Requirement
Repeat verbatim only the lines from the opening of the material below through the one that contains "CN2 pin 1: +5V -> GND".

The records
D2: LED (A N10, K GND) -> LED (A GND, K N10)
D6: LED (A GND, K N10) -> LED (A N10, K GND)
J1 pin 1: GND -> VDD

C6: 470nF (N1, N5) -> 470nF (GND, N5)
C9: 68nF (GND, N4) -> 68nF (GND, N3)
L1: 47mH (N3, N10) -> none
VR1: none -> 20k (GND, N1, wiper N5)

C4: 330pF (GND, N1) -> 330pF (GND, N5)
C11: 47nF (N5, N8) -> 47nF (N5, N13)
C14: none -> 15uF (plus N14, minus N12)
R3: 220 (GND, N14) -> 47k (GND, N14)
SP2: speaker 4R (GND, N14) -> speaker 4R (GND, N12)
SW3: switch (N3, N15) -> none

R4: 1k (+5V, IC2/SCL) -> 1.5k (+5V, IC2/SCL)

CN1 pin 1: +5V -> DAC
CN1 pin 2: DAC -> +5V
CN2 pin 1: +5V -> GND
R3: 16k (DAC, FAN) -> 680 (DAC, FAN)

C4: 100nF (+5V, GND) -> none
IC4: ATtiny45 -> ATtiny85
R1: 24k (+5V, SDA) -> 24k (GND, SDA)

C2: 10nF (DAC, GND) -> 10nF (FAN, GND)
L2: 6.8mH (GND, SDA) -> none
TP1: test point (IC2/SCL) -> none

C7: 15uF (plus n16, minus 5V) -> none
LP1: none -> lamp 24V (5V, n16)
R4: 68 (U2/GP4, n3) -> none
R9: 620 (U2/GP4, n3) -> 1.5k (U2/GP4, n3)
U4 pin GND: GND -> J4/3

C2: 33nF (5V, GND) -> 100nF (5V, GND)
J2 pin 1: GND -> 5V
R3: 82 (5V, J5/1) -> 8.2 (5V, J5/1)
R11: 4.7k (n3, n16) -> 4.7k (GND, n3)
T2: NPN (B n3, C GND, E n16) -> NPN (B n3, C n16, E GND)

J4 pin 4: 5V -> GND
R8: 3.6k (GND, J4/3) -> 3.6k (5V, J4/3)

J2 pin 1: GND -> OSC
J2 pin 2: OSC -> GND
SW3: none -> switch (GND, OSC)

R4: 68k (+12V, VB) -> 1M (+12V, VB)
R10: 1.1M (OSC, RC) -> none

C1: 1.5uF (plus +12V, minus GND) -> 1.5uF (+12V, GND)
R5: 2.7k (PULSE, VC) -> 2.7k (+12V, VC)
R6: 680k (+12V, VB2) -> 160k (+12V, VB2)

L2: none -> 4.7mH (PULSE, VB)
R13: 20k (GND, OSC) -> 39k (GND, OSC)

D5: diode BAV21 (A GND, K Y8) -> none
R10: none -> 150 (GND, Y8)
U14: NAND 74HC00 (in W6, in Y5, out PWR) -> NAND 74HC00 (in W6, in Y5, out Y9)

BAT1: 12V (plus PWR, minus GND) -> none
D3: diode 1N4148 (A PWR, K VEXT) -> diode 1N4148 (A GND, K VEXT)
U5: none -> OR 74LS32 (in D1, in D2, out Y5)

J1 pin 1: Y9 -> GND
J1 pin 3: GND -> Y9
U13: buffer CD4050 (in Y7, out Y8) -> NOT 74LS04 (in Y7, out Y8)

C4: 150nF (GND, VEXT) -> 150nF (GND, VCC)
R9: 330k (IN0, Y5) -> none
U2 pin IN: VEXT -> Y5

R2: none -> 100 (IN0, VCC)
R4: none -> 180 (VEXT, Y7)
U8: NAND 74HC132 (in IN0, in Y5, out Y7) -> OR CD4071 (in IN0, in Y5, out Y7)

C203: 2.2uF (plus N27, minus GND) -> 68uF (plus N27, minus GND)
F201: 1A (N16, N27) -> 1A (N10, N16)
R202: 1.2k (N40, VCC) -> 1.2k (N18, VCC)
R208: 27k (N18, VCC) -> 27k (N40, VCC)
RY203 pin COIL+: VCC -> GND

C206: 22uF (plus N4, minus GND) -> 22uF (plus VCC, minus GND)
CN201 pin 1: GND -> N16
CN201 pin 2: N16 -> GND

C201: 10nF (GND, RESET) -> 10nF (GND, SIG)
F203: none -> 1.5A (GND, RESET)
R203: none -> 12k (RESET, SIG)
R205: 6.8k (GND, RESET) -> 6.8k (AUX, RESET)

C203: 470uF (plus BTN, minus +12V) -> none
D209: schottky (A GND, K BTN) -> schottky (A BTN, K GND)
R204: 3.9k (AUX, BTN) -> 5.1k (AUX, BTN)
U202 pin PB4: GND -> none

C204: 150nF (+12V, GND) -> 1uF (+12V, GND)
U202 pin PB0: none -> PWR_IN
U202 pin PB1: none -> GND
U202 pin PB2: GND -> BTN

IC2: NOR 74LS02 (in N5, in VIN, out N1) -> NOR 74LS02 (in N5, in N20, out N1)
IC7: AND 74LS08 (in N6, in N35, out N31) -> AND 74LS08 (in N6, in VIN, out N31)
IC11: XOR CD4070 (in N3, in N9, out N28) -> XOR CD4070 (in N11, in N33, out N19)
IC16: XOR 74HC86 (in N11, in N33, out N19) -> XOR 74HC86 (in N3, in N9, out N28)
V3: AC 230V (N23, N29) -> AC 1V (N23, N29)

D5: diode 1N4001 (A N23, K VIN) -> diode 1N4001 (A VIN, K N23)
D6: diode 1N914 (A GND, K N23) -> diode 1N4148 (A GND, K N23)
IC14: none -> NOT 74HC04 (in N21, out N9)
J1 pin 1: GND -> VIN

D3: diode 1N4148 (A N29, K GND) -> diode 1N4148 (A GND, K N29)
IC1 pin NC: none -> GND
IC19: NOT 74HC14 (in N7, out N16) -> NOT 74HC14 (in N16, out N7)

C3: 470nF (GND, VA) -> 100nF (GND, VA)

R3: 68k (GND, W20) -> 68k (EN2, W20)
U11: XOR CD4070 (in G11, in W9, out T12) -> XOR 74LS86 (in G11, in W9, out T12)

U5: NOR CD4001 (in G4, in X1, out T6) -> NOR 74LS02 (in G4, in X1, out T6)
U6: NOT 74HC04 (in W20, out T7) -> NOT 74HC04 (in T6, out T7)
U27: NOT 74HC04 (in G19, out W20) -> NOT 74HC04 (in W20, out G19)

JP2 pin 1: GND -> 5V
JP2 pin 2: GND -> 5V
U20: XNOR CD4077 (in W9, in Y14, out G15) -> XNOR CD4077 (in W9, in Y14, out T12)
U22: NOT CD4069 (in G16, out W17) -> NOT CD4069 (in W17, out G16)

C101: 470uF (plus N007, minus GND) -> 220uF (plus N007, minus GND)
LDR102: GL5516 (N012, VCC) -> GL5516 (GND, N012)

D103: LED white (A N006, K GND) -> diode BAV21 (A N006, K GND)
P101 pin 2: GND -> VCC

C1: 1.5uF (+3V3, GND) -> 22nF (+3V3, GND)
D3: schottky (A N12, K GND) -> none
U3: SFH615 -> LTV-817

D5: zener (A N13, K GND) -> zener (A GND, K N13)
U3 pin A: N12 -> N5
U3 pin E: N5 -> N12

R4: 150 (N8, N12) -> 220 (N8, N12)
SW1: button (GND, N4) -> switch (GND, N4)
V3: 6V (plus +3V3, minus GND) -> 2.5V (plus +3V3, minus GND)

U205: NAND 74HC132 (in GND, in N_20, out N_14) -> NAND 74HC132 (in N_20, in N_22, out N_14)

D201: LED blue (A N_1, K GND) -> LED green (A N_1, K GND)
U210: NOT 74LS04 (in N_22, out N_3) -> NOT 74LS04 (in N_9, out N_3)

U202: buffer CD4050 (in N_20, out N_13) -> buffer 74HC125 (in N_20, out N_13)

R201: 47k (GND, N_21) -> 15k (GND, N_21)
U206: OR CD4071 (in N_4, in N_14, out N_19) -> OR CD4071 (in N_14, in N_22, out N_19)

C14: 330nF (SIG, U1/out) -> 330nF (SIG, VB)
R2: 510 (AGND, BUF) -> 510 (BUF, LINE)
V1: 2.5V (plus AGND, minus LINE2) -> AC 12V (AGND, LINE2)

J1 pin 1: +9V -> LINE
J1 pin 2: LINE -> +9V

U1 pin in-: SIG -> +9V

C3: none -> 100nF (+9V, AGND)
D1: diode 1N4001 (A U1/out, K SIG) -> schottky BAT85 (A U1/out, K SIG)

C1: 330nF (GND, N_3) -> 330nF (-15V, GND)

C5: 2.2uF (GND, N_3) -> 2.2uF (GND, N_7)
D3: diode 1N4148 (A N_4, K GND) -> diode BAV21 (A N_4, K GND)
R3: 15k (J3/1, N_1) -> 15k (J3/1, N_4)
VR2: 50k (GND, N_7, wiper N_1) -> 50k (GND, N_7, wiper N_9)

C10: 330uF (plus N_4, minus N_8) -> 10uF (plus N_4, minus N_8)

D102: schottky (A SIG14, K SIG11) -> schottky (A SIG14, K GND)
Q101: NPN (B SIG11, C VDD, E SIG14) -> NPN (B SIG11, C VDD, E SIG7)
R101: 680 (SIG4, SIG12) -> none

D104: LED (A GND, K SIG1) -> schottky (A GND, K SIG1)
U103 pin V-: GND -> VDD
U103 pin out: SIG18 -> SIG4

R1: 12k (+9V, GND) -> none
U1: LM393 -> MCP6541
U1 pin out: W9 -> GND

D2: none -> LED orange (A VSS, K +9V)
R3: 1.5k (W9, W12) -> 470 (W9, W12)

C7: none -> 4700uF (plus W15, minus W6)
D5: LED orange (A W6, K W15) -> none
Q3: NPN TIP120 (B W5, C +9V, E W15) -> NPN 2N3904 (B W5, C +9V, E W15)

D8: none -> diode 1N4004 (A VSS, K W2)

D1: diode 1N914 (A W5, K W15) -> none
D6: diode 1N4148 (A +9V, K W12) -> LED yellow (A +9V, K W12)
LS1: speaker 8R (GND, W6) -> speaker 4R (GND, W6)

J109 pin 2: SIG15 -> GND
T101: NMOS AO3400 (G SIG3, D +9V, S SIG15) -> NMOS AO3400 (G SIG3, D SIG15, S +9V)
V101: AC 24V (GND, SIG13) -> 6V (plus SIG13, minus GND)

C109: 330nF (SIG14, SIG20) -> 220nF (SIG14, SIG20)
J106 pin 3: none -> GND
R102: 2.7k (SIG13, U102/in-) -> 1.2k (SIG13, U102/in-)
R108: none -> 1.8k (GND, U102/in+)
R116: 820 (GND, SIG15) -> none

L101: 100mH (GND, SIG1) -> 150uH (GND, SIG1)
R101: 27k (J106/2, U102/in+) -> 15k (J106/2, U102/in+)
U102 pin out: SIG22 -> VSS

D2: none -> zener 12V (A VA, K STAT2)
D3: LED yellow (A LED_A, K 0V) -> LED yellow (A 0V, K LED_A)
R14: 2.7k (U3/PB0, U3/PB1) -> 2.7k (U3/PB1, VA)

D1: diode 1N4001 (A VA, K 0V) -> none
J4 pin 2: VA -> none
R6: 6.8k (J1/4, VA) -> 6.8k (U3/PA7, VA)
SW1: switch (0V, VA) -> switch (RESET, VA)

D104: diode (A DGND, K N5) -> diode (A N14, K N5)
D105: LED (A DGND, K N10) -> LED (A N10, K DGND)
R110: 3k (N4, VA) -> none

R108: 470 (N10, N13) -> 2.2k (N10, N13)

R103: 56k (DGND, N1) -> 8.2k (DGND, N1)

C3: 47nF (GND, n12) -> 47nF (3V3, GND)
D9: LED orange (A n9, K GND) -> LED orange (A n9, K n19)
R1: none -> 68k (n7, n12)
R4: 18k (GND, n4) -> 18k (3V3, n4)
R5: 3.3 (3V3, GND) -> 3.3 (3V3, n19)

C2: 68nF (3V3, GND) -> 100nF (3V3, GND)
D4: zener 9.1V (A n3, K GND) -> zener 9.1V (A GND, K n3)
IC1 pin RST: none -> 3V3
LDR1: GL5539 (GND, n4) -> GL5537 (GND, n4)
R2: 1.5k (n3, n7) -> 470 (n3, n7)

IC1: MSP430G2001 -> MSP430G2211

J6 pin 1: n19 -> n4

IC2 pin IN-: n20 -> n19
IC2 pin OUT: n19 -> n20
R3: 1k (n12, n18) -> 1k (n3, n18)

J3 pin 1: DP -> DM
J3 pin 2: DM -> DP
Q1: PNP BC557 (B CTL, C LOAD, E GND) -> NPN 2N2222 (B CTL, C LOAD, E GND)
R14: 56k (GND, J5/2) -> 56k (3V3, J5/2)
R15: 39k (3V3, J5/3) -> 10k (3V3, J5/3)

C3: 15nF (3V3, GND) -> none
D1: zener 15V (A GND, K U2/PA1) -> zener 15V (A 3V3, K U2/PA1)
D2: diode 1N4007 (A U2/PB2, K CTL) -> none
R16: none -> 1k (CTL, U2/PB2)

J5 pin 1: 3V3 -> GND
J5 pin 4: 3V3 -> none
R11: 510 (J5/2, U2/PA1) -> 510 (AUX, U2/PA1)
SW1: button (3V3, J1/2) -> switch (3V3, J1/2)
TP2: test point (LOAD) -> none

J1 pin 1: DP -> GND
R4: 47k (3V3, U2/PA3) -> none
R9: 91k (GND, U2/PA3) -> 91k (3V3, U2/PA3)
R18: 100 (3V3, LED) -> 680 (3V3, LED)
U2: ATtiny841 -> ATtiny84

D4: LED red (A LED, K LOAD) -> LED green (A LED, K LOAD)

Solution for this task
D2: LED (A N10, K GND) -> LED (A GND, K N10)
D6: LED (A GND, K N10) -> LED (A N10, K GND)
J1 pin 1: GND -> VDD

C6: 470nF (N1, N5) -> 470nF (GND, N5)
C9: 68nF (GND, N4) -> 68nF (GND, N3)
L1: 47mH (N3, N10) -> none
VR1: none -> 20k (GND, N1, wiper N5)

C4: 330pF (GND, N1) -> 330pF (GND, N5)
C11: 47nF (N5, N8) -> 47nF (N5, N13)
C14: none -> 15uF (plus N14, minus N12)
R3: 220 (GND, N14) -> 47k (GND, N14)
SP2: speaker 4R (GND, N14) -> speaker 4R (GND, N12)
SW3: switch (N3, N15) -> none

R4: 1k (+5V, IC2/SCL) -> 1.5k (+5V, IC2/SCL)

CN1 pin 1: +5V -> DAC
CN1 pin 2: DAC -> +5V
CN2 pin 1: +5V -> GND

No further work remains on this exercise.